_Required action:_
From the listing below, copy only the lines running from the line that contains "building: none -> [73,33,261,108]" to the line that contains "building: [182,70,224,126] -> none", both included.

▼

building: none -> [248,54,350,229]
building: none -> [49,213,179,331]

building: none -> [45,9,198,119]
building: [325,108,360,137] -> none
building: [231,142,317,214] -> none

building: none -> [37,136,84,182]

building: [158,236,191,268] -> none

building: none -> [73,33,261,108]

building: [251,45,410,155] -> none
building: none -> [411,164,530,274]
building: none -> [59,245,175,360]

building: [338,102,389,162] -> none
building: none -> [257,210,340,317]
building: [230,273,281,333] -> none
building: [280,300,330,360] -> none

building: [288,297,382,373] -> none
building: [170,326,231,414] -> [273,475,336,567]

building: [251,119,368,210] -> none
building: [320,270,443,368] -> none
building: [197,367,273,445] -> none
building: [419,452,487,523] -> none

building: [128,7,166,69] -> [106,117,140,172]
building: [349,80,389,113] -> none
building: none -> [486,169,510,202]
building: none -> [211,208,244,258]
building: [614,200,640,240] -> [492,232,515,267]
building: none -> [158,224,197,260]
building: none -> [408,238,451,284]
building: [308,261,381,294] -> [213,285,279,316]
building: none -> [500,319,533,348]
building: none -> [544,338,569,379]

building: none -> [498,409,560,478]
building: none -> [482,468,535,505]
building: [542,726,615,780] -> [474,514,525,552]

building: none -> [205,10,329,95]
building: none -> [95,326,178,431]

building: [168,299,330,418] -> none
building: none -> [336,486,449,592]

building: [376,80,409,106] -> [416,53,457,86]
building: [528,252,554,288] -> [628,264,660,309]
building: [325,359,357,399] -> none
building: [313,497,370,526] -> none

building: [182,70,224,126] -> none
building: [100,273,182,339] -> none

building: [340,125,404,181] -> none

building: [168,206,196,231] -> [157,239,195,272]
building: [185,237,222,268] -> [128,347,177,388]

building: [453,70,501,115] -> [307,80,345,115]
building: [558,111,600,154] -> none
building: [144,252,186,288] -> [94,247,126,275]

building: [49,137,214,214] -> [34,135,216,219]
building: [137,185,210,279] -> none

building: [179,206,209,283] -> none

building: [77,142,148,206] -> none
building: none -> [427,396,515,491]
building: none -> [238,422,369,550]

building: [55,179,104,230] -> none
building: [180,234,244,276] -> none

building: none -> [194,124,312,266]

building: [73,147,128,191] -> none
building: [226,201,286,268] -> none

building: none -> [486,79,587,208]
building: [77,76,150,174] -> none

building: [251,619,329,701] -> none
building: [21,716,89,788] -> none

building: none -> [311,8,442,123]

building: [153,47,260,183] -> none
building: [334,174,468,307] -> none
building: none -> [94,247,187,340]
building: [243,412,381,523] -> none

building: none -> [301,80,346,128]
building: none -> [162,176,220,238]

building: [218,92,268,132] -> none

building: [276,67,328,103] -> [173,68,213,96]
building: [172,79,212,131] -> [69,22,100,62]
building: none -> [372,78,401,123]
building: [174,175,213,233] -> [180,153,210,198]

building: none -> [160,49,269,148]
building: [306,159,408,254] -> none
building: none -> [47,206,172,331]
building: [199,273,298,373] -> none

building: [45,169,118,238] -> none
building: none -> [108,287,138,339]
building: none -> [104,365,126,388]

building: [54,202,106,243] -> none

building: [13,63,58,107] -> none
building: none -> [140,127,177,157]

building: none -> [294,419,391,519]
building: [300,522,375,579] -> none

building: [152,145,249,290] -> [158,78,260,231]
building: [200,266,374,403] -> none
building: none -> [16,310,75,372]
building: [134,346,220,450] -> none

▲

_Written answer:_
building: none -> [73,33,261,108]

building: [251,45,410,155] -> none
building: none -> [411,164,530,274]
building: none -> [59,245,175,360]

building: [338,102,389,162] -> none
building: none -> [257,210,340,317]
building: [230,273,281,333] -> none
building: [280,300,330,360] -> none

building: [288,297,382,373] -> none
building: [170,326,231,414] -> [273,475,336,567]

building: [251,119,368,210] -> none
building: [320,270,443,368] -> none
building: [197,367,273,445] -> none
building: [419,452,487,523] -> none

building: [128,7,166,69] -> [106,117,140,172]
building: [349,80,389,113] -> none
building: none -> [486,169,510,202]
building: none -> [211,208,244,258]
building: [614,200,640,240] -> [492,232,515,267]
building: none -> [158,224,197,260]
building: none -> [408,238,451,284]
building: [308,261,381,294] -> [213,285,279,316]
building: none -> [500,319,533,348]
building: none -> [544,338,569,379]

building: none -> [498,409,560,478]
building: none -> [482,468,535,505]
building: [542,726,615,780] -> [474,514,525,552]

building: none -> [205,10,329,95]
building: none -> [95,326,178,431]

building: [168,299,330,418] -> none
building: none -> [336,486,449,592]

building: [376,80,409,106] -> [416,53,457,86]
building: [528,252,554,288] -> [628,264,660,309]
building: [325,359,357,399] -> none
building: [313,497,370,526] -> none

building: [182,70,224,126] -> none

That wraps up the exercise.